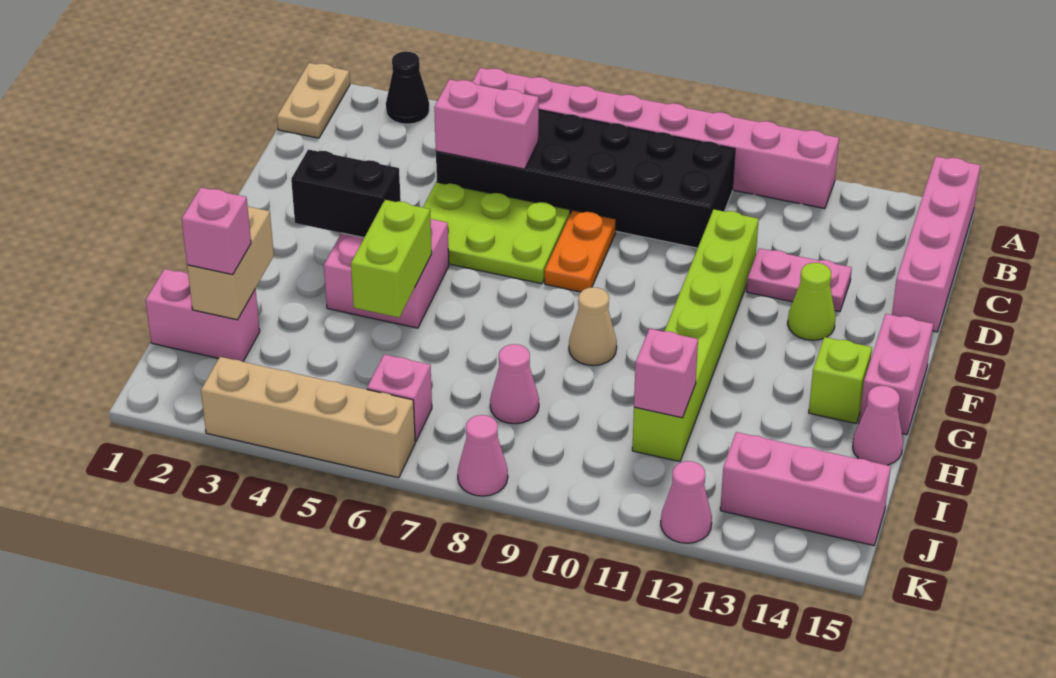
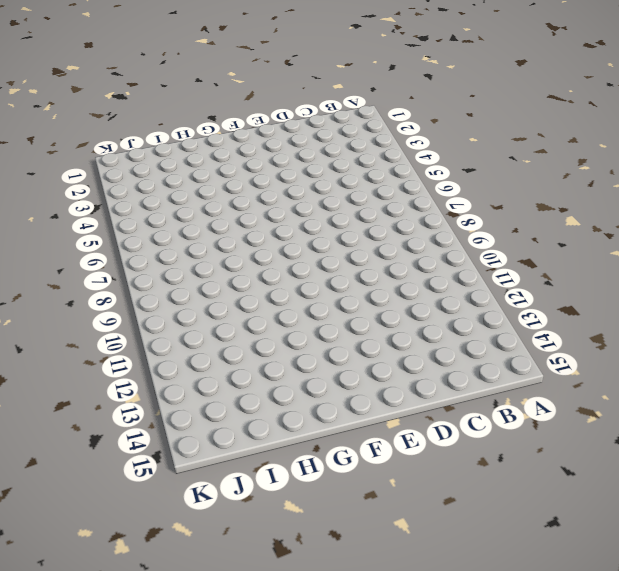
none -> tan plate A1:B1 level 1
none -> black cone A3 level 1
none -> pink brick A5:A12 level 1

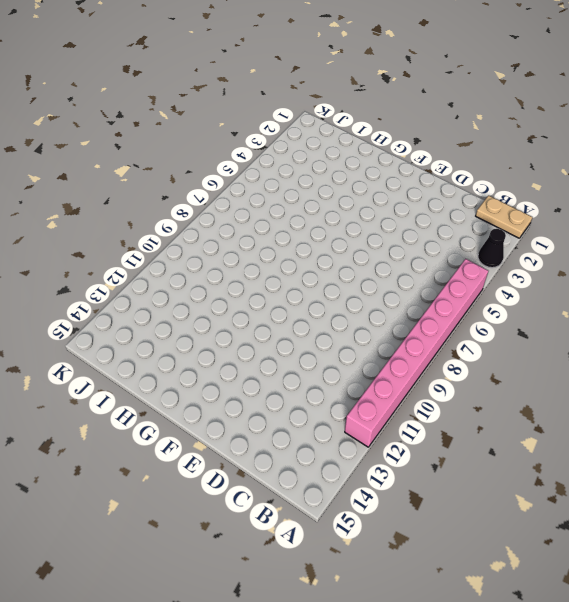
none -> pink brick A15:D15 level 1
none -> black brick B5:C10 level 1
none -> lime plate D5:E7 level 1

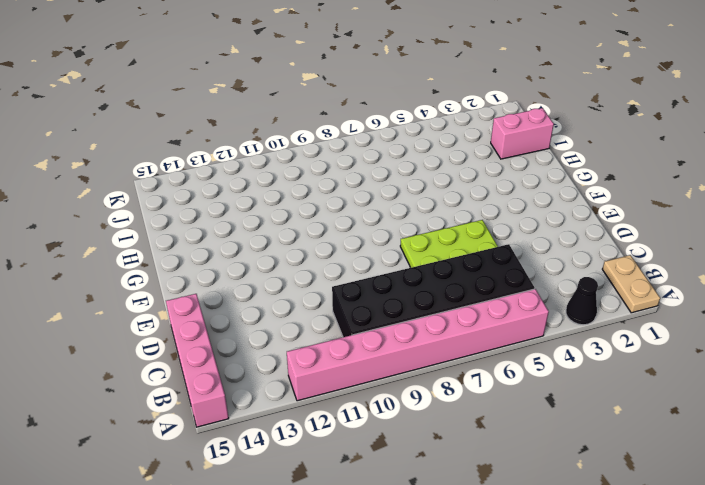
none -> orange plate D8:E8 level 1
none -> lime brick D11:I11 level 1
none -> pink plate D12:D13 level 1

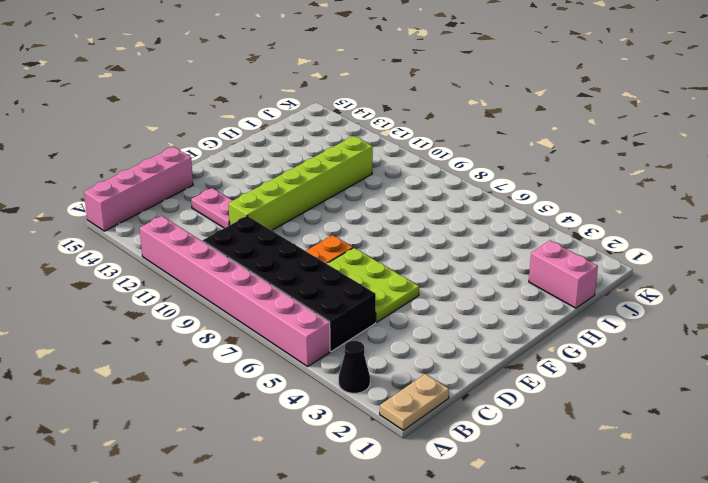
none -> lime cone E13 level 1
none -> pink brick F4:G5 level 1
none -> pink brick F15:G15 level 1

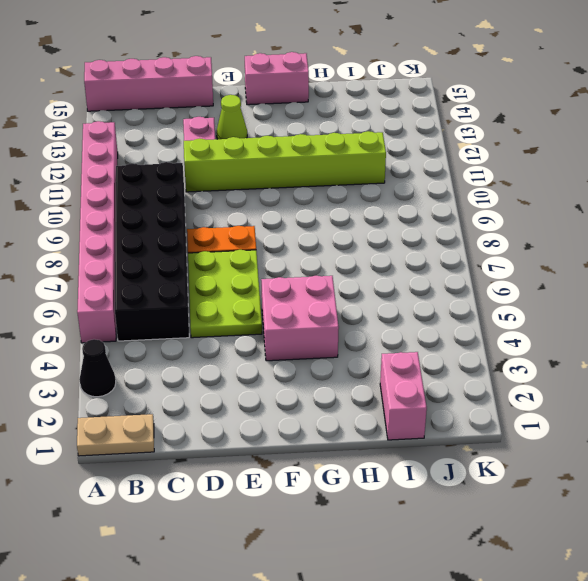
none -> tan cone G9 level 1
none -> lime brick G14 level 1
none -> pink cone H15 level 1

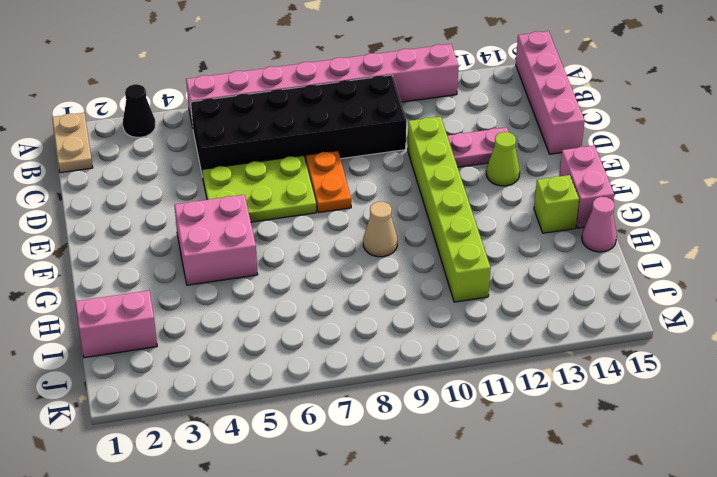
none -> pink cone I8 level 1
none -> pink brick J6 level 1
none -> pink brick J13:J15 level 1

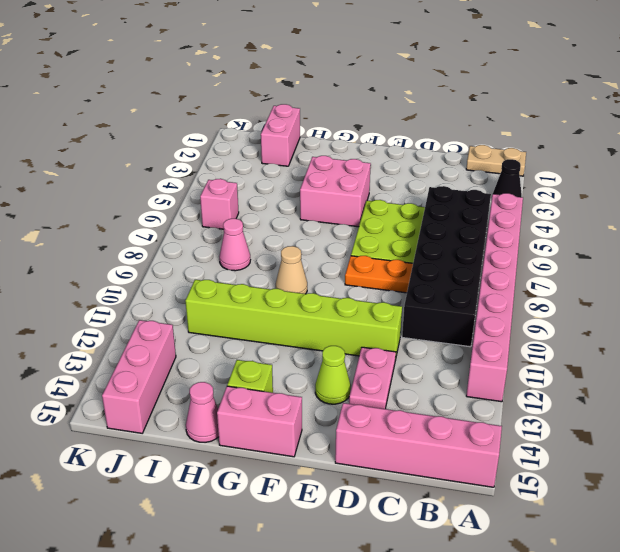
none -> tan brick K3:K6 level 1
none -> pink cone K8 level 1
none -> pink cone K12 level 1

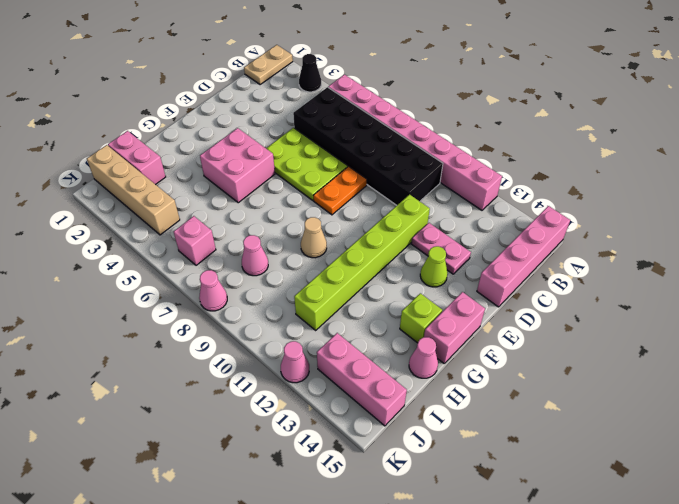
tan brick J1:J4 level 1 -> tan brick K3:K6 level 1
none -> pink brick C5:C6 level 2
none -> black brick F3:F4 level 2
none -> lime brick G5:H5 level 2

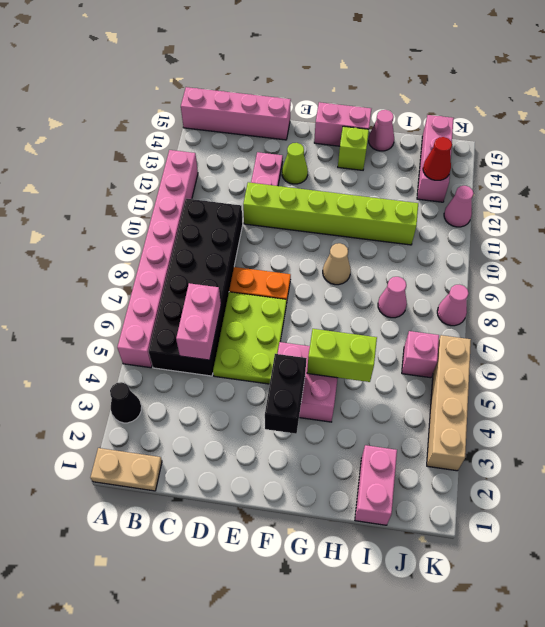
red cone J13 level 2 -> none
none -> tan brick H2:I2 level 2
none -> pink brick I11 level 2
none -> pink brick I2 level 3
■ ■ ■ ■
Every entry must be written out exactly, with all pictures left out.

### Exercise answer
none -> tan plate A1:B1 level 1
none -> black cone A3 level 1
none -> pink brick A5:A12 level 1

none -> pink brick A15:D15 level 1
none -> black brick B5:C10 level 1
none -> lime plate D5:E7 level 1

none -> orange plate D8:E8 level 1
none -> lime brick D11:I11 level 1
none -> pink plate D12:D13 level 1

none -> lime cone E13 level 1
none -> pink brick F4:G5 level 1
none -> pink brick F15:G15 level 1

none -> tan cone G9 level 1
none -> lime brick G14 level 1
none -> pink cone H15 level 1

none -> pink cone I8 level 1
none -> pink brick J6 level 1
none -> pink brick J13:J15 level 1

none -> tan brick K3:K6 level 1
none -> pink cone K8 level 1
none -> pink cone K12 level 1

tan brick J1:J4 level 1 -> tan brick K3:K6 level 1
none -> pink brick C5:C6 level 2
none -> black brick F3:F4 level 2
none -> lime brick G5:H5 level 2

red cone J13 level 2 -> none
none -> tan brick H2:I2 level 2
none -> pink brick I11 level 2
none -> pink brick I2 level 3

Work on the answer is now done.